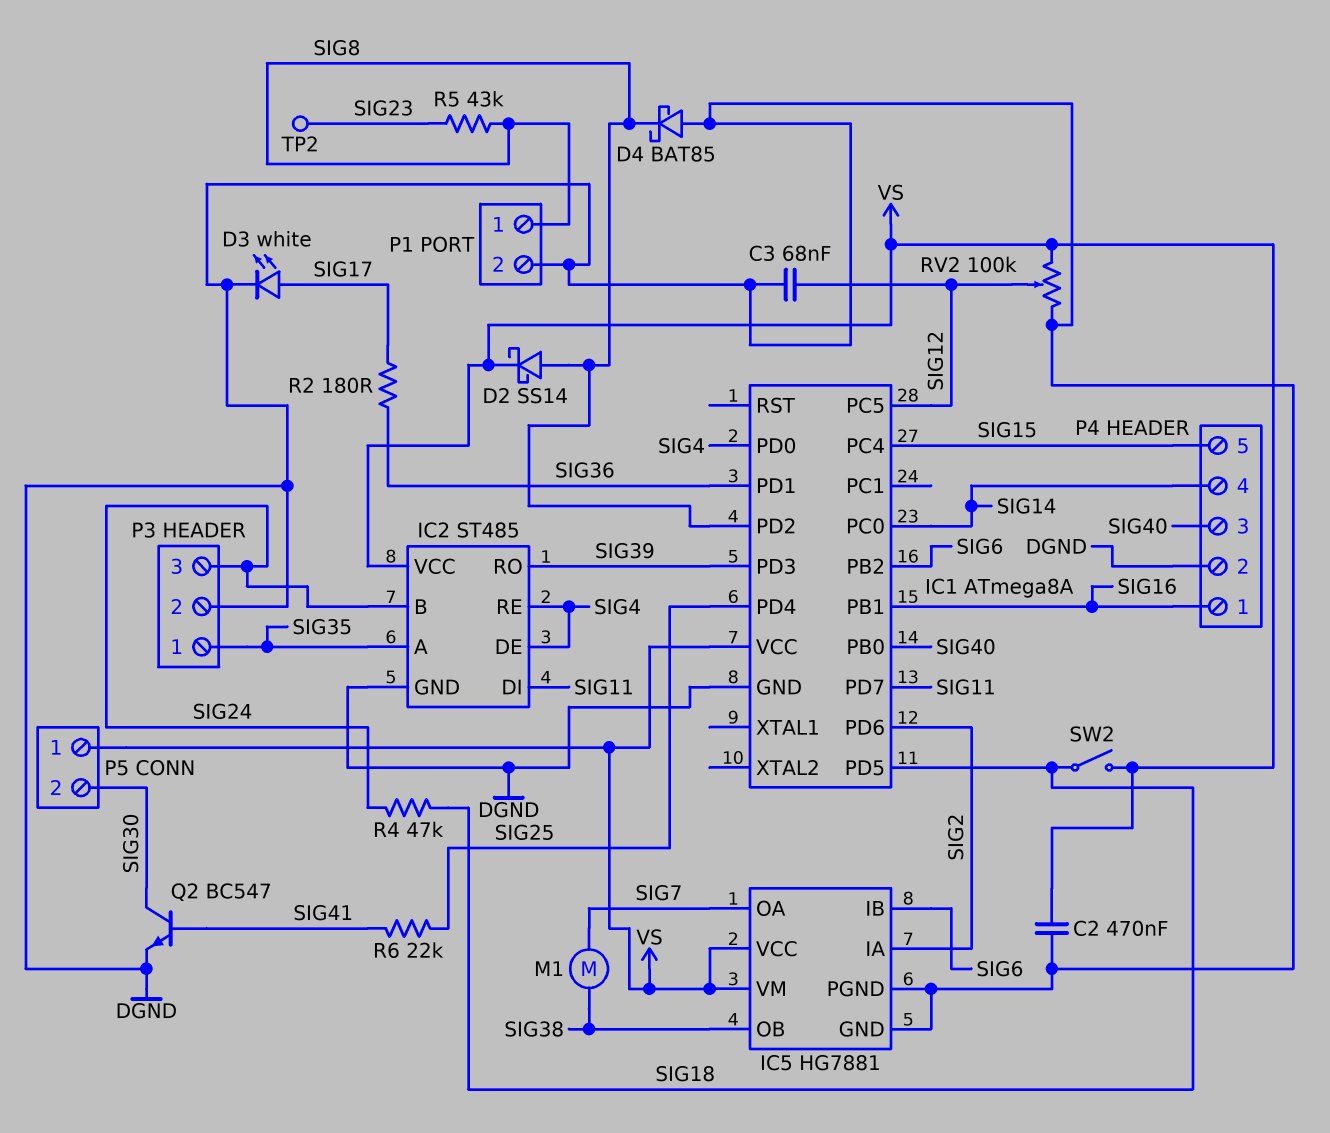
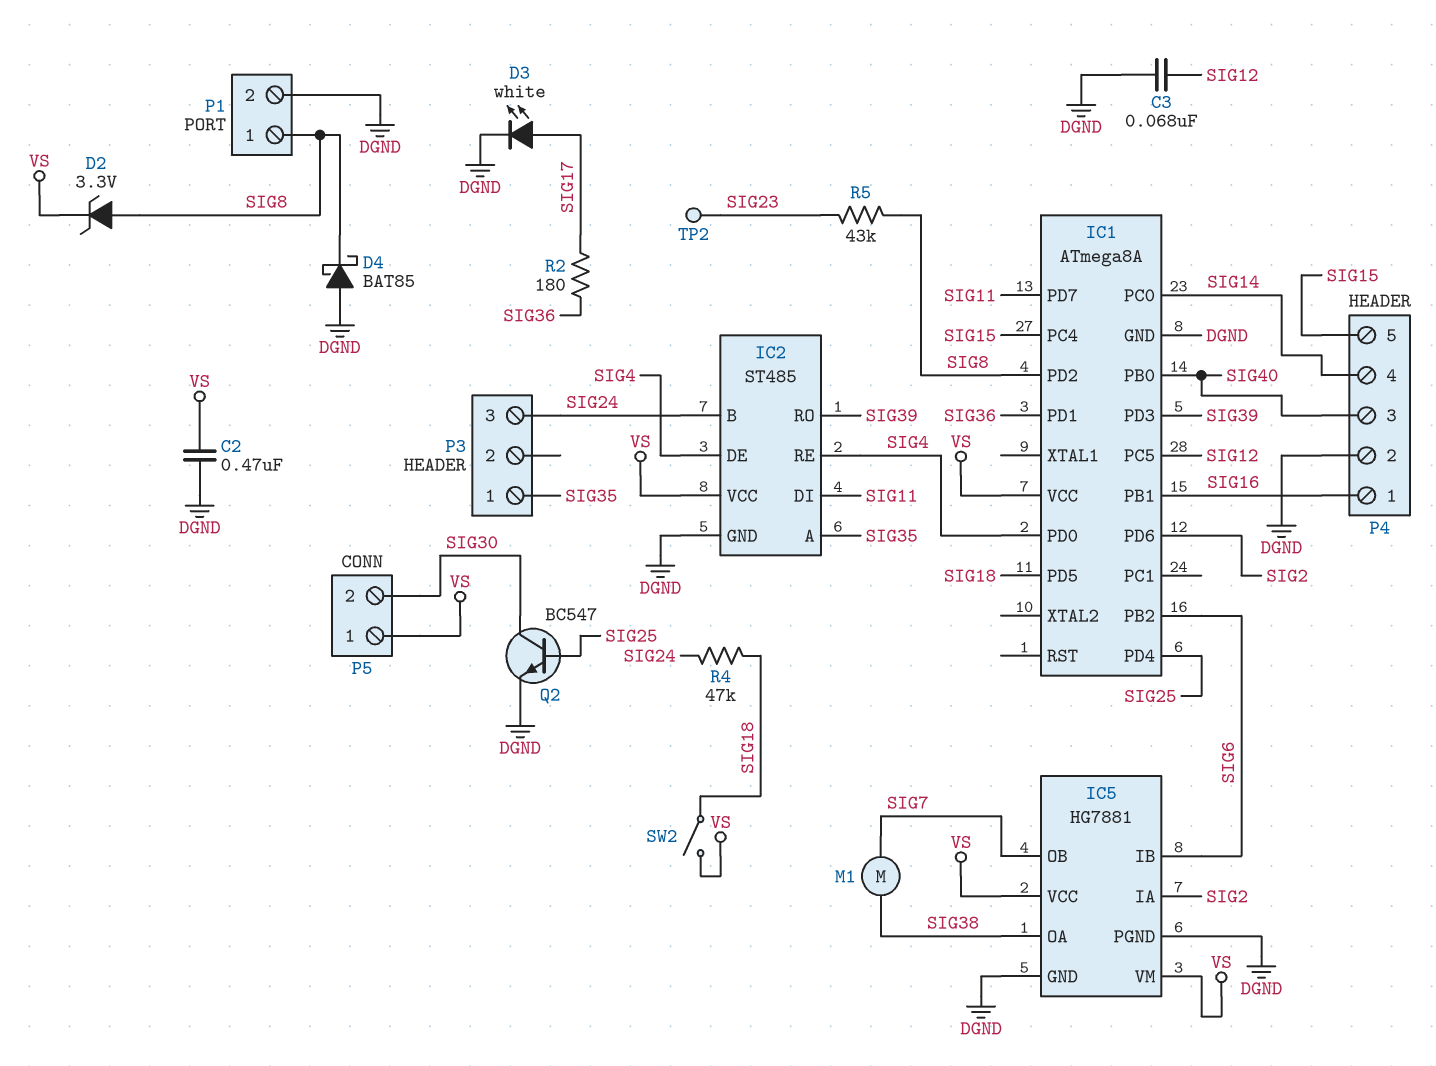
D2: schottky SS14 (A SIG8, K VS) -> zener 3.3V (A SIG8, K VS)
IC5 pin OA: SIG7 -> SIG38
IC5 pin OB: SIG38 -> SIG7
P3 pin 2: DGND -> none
Q2: NPN BC547 (B SIG41, C SIG30, E DGND) -> NPN BC547 (B SIG25, C SIG30, E DGND)
R6: 22k (SIG25, SIG41) -> none
RV2: 100k (DGND, VS, wiper SIG12) -> none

--------------------------------

- _EXERCISE DETAILS_
Only the span from the line with "IC5 pin OB: SIG38 -> SIG7" through the final line of the records goes in the output, each line unchanged.

- _EXPECTED OUTPUT_
IC5 pin OB: SIG38 -> SIG7
P3 pin 2: DGND -> none
Q2: NPN BC547 (B SIG41, C SIG30, E DGND) -> NPN BC547 (B SIG25, C SIG30, E DGND)
R6: 22k (SIG25, SIG41) -> none
RV2: 100k (DGND, VS, wiper SIG12) -> none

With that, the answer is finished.